Supplied material:

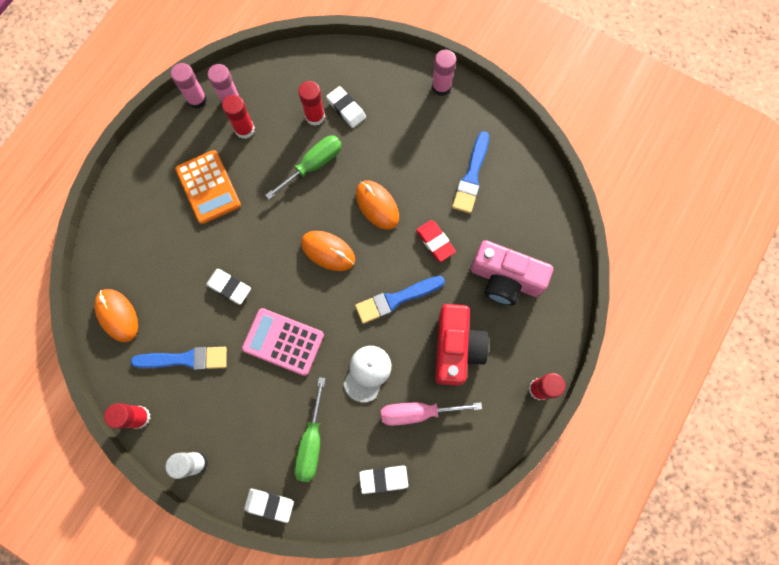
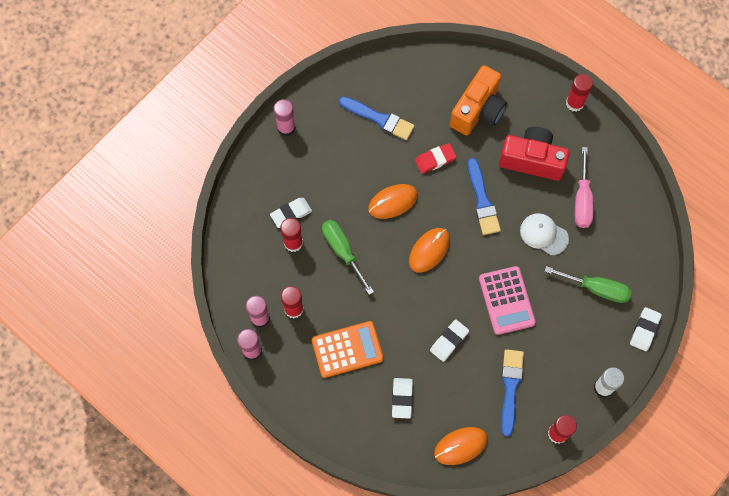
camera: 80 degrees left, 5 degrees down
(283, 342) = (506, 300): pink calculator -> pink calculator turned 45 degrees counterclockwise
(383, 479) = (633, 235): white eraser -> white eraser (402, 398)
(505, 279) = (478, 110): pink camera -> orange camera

Problem to solve: The whole of the data above needs retyping exactly, with pictures omitted.

Response:
camera: 80 degrees left, 5 degrees down
(283, 342) = (506, 300): pink calculator -> pink calculator turned 45 degrees counterclockwise
(383, 479) = (633, 235): white eraser -> white eraser (402, 398)
(505, 279) = (478, 110): pink camera -> orange camera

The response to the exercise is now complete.